Written exercise: Show each line in the entries that contains the word "tuplet".

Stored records
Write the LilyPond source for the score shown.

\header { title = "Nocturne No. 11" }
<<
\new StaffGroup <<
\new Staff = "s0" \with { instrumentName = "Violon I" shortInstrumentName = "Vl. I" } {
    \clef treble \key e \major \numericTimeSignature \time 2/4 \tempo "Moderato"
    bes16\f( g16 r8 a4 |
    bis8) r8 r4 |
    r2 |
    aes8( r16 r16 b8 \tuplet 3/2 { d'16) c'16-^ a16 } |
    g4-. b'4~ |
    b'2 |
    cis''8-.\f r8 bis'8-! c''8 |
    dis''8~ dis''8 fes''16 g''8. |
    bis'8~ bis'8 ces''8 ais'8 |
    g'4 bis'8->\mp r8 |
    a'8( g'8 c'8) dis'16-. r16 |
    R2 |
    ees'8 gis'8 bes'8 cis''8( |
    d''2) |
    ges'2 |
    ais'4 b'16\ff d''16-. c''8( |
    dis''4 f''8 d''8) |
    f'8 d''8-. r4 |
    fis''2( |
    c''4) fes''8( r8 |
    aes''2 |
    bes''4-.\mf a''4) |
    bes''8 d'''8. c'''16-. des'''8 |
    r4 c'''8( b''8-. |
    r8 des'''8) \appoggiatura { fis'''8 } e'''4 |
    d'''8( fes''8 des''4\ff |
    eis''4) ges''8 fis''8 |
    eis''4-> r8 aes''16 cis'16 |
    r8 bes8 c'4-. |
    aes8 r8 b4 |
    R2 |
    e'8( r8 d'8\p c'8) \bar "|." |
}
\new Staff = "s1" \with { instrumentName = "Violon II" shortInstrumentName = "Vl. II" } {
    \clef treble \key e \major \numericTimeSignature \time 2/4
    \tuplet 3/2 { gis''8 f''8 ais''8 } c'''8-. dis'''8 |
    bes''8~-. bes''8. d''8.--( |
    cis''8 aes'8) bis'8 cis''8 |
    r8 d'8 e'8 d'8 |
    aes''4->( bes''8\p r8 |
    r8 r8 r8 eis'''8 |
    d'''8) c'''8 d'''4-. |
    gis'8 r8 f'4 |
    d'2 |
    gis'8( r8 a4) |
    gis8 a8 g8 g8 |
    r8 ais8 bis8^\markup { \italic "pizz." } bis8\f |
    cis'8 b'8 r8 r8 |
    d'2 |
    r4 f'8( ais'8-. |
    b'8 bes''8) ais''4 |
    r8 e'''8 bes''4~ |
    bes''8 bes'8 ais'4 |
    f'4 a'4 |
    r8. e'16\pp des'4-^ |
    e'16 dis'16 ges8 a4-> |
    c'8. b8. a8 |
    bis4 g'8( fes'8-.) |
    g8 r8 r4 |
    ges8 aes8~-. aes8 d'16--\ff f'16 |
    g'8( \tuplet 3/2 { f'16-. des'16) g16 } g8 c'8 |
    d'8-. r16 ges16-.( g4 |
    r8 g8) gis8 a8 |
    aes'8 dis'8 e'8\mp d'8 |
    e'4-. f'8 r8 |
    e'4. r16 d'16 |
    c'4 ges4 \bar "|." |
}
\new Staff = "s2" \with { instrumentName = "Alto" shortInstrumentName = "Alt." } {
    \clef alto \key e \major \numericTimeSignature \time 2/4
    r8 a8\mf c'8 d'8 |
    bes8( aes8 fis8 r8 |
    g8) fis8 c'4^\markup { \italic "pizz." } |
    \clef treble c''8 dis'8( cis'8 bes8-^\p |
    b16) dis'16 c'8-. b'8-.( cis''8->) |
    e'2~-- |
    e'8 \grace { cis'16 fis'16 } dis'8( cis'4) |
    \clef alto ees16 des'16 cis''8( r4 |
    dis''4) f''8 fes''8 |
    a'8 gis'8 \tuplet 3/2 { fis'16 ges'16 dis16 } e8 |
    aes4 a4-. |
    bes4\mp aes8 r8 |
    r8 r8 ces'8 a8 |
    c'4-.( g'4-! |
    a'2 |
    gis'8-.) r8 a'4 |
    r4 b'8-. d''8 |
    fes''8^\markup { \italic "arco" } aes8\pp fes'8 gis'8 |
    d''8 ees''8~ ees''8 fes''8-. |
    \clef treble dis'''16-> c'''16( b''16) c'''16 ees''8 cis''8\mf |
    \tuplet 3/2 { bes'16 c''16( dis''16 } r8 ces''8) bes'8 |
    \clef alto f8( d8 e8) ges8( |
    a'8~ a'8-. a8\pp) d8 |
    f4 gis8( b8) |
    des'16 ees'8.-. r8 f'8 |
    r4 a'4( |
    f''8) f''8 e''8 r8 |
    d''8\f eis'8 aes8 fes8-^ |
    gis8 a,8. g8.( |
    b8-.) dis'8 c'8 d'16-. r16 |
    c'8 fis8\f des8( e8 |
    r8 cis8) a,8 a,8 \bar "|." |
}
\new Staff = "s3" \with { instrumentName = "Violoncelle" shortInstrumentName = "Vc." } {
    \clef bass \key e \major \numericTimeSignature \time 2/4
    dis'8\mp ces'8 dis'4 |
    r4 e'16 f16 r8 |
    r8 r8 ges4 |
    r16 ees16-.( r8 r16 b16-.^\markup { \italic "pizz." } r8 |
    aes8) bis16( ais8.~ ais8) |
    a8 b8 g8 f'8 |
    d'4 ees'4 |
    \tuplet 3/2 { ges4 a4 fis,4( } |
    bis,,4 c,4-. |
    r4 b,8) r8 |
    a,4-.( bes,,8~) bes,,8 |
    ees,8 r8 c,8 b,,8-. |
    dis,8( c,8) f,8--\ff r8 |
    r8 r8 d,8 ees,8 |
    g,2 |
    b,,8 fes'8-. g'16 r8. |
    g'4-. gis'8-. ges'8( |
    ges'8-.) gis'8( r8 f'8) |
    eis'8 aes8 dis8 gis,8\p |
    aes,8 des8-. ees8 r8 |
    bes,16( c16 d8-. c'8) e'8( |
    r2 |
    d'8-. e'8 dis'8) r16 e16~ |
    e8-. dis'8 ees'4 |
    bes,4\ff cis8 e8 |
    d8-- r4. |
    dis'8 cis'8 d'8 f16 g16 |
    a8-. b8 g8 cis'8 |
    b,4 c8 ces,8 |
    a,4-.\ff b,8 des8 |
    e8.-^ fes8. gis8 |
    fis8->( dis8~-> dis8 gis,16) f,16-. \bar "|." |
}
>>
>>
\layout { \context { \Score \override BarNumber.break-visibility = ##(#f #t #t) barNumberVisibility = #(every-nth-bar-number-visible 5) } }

Response below:
    aes8( r16 r16 b8 \tuplet 3/2 { d'16) c'16-^ a16 } |
    \tuplet 3/2 { gis''8 f''8 ais''8 } c'''8-. dis'''8 |
    g'8( \tuplet 3/2 { f'16-. des'16) g16 } g8 c'8 |
    a'8 gis'8 \tuplet 3/2 { fis'16 ges'16 dis16 } e8 |
    \tuplet 3/2 { bes'16 c''16( dis''16 } r8 ces''8) bes'8 |
    \tuplet 3/2 { ges4 a4 fis,4( } |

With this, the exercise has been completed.